• WORK ORDER: Find the word "moved" in the data below and copy each line that holds it.

• RECORDS TO PROCESS:
BEGIN
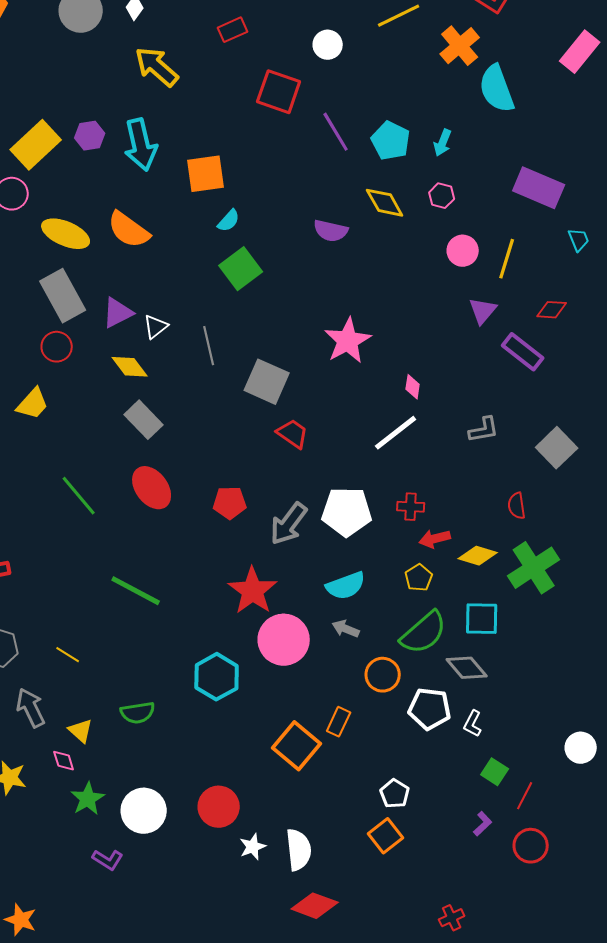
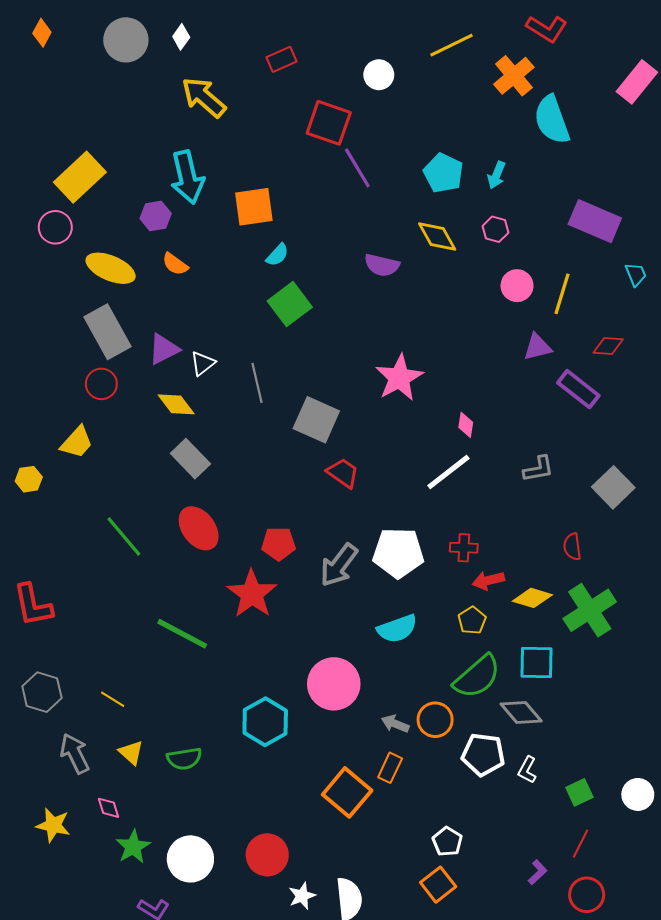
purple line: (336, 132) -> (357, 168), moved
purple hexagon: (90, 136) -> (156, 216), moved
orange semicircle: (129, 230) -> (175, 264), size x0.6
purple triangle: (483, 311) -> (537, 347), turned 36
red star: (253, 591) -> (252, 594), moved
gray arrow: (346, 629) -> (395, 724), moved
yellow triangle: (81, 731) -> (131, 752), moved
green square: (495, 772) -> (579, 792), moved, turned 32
END
BEGIN
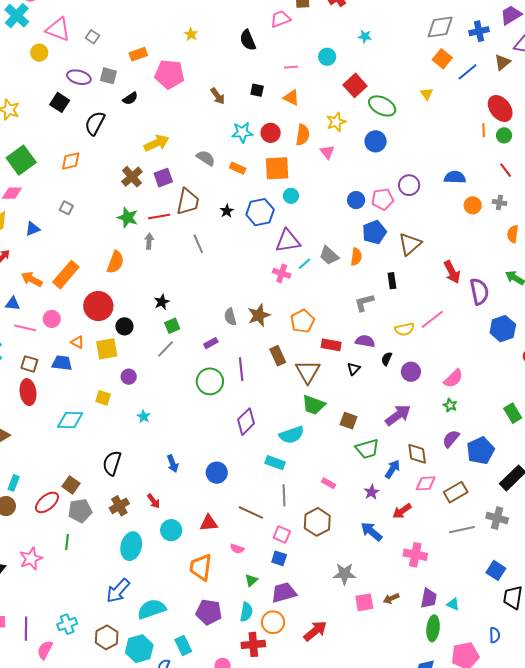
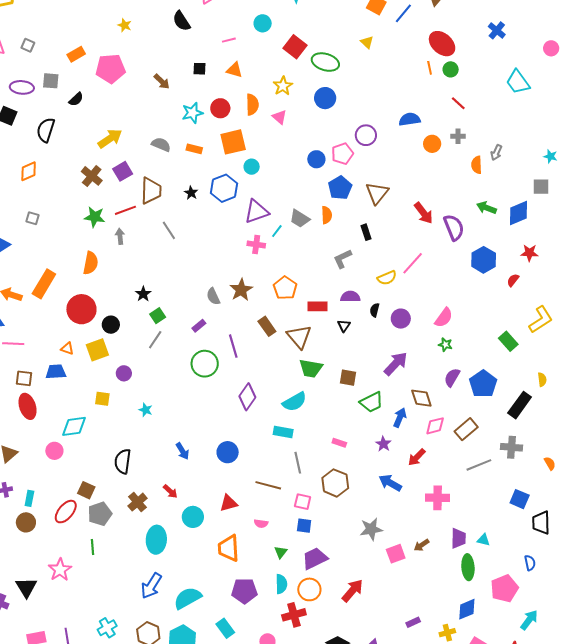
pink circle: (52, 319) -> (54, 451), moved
END
• EXERCISE ANSWER:
purple line: (336, 132) -> (357, 168), moved
purple hexagon: (90, 136) -> (156, 216), moved
red star: (253, 591) -> (252, 594), moved
gray arrow: (346, 629) -> (395, 724), moved
yellow triangle: (81, 731) -> (131, 752), moved
green square: (495, 772) -> (579, 792), moved, turned 32
pink circle: (52, 319) -> (54, 451), moved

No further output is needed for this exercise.